● What to do
Identify all lines in the data containing the string "first". Copy them out.

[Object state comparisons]
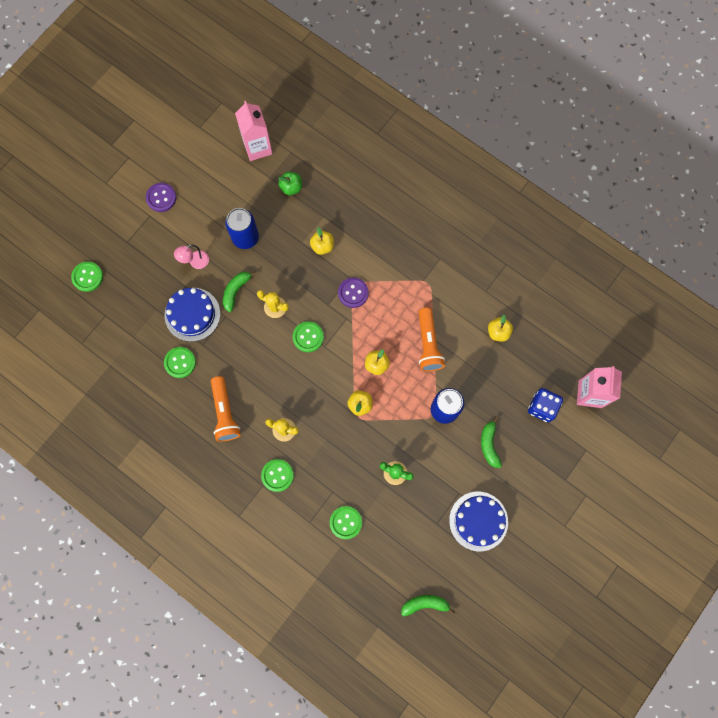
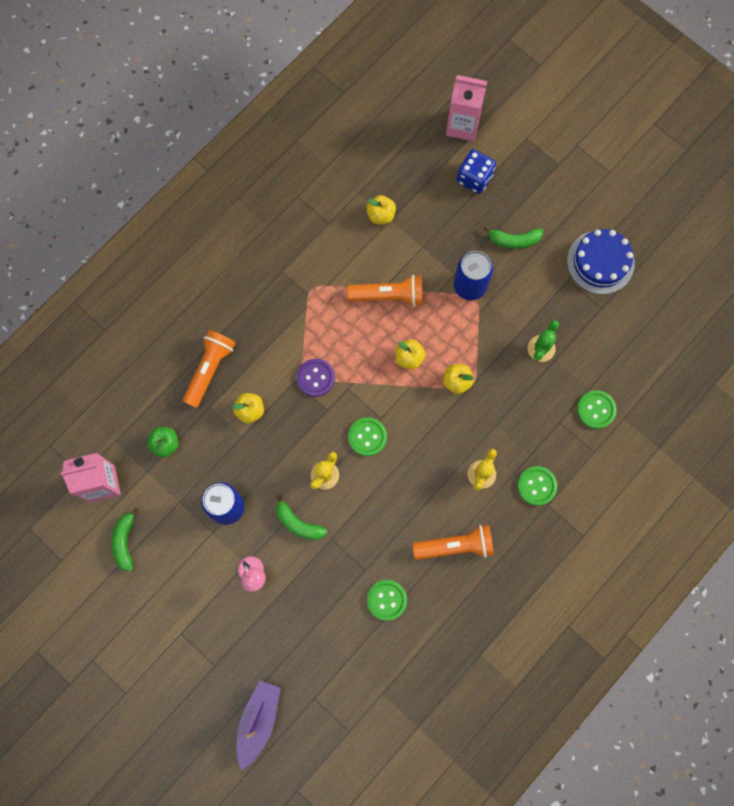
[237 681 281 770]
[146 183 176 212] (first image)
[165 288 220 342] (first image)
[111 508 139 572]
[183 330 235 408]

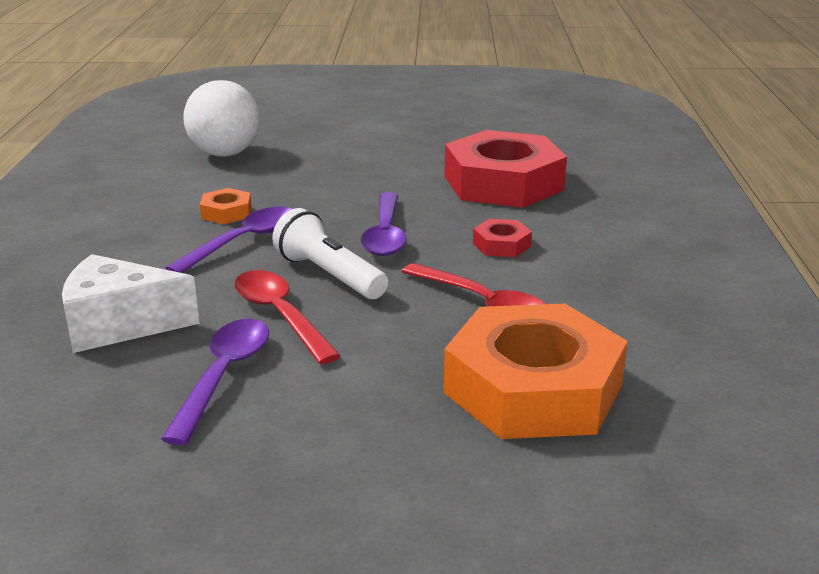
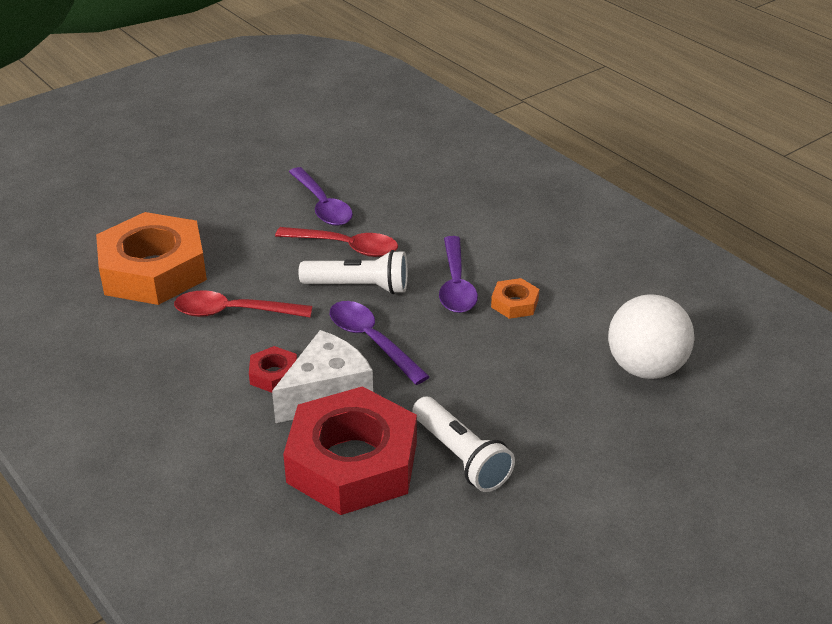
[272 330 373 423]
[412 396 515 492]

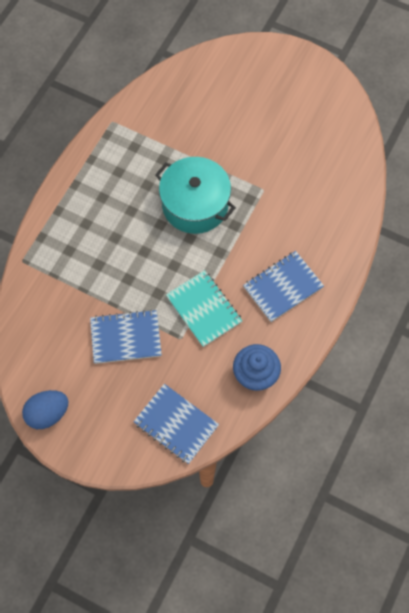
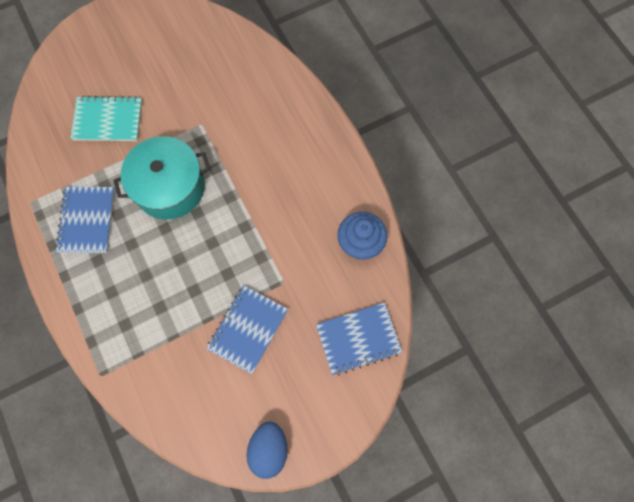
[71 96 142 141]
[55 187 115 253]

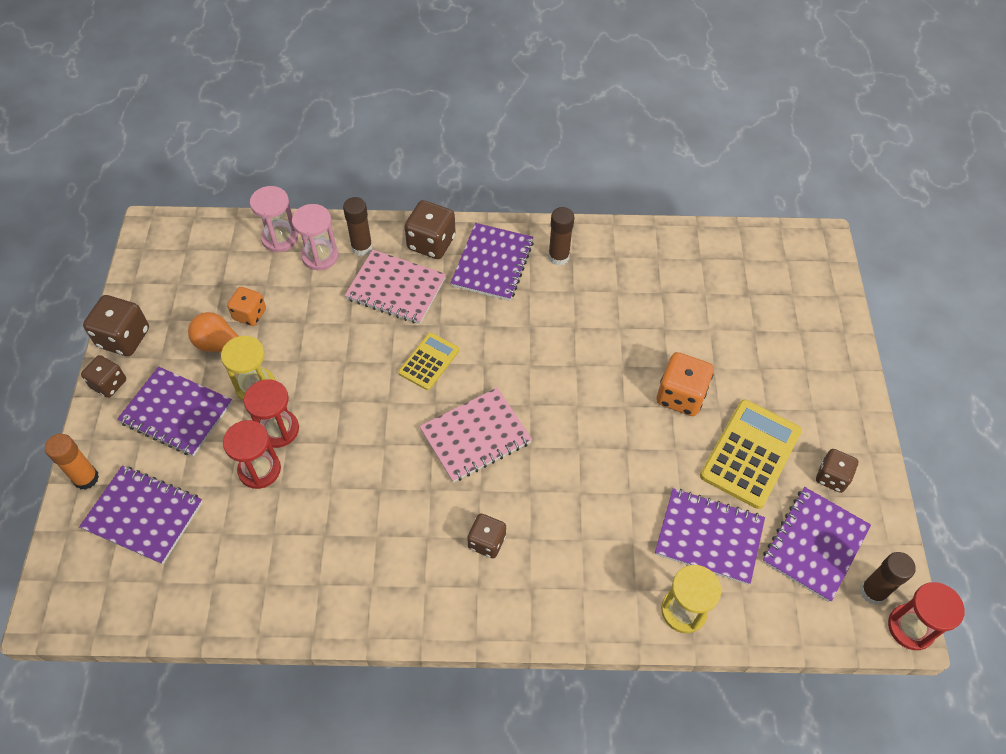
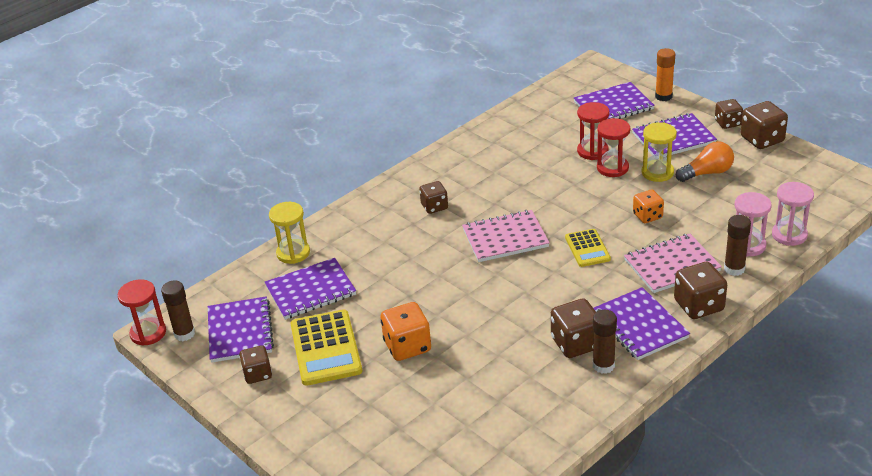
[633 190 664 223]
[462 210 550 262]
[551 299 596 358]

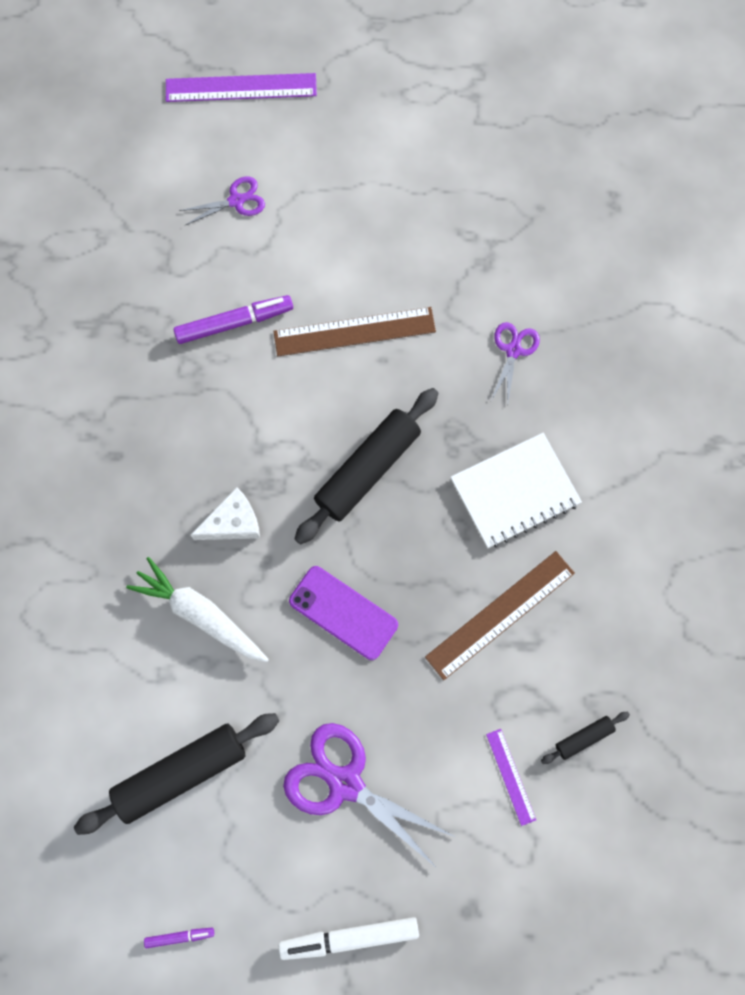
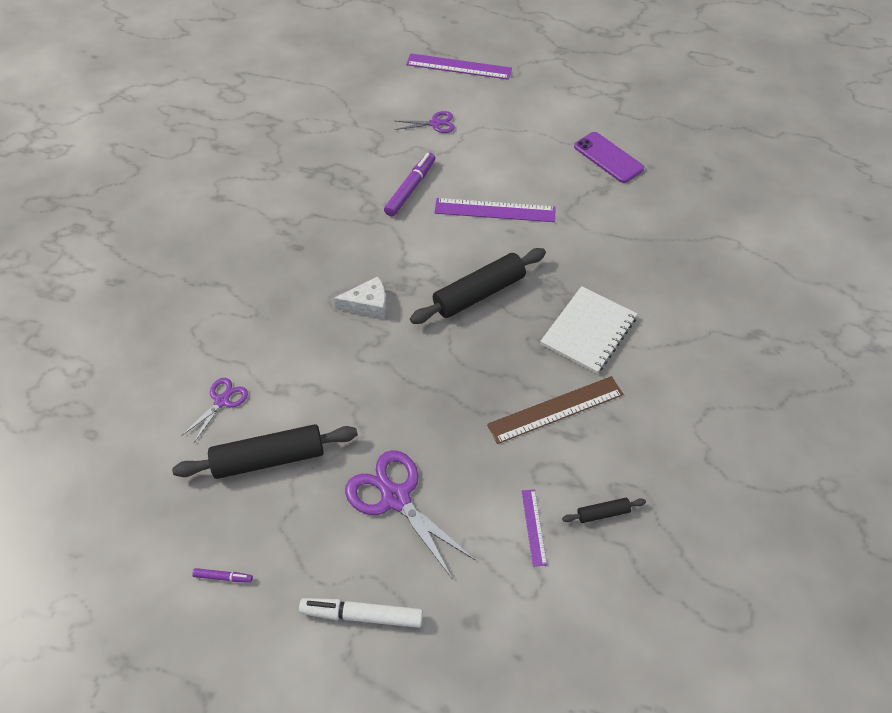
[126 557 269 662] (first image)
[384 152 435 217]
[435 198 556 222]
[574 132 644 183]
[540 286 637 374]
[181 378 248 443]

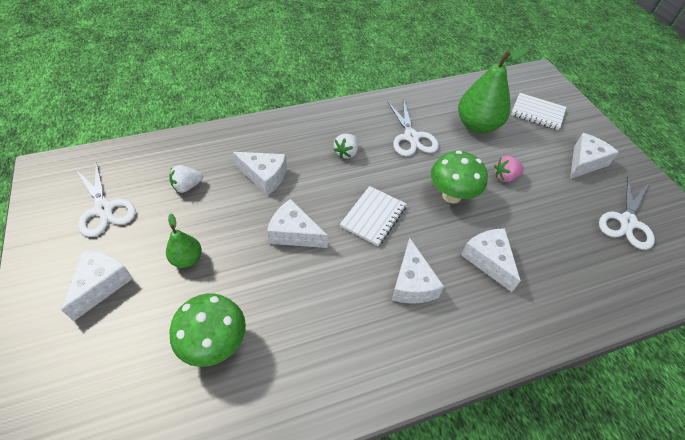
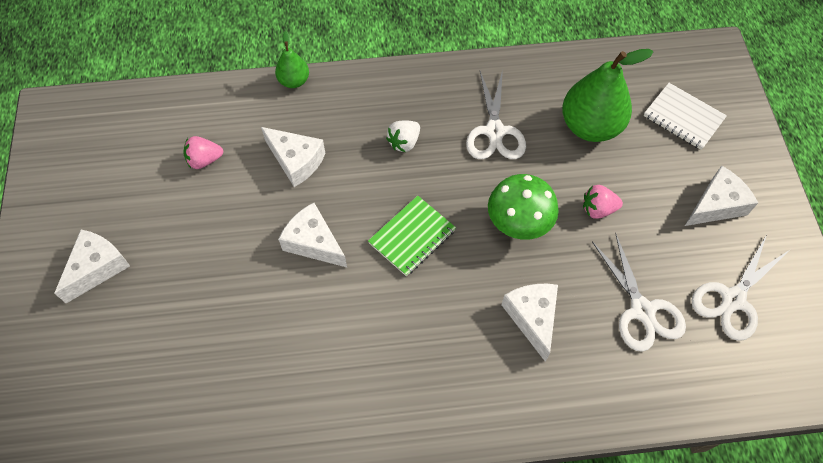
[592 233 686 352]
[275 31 309 88]
[183 136 223 169]
[169 293 246 367] (first image)
[368 196 456 276]
[392 238 444 304] (first image)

● Finished task
[146 183 176 212] (first image)
[165 288 220 342] (first image)
[126 557 269 662] (first image)
[169 293 246 367] (first image)
[392 238 444 304] (first image)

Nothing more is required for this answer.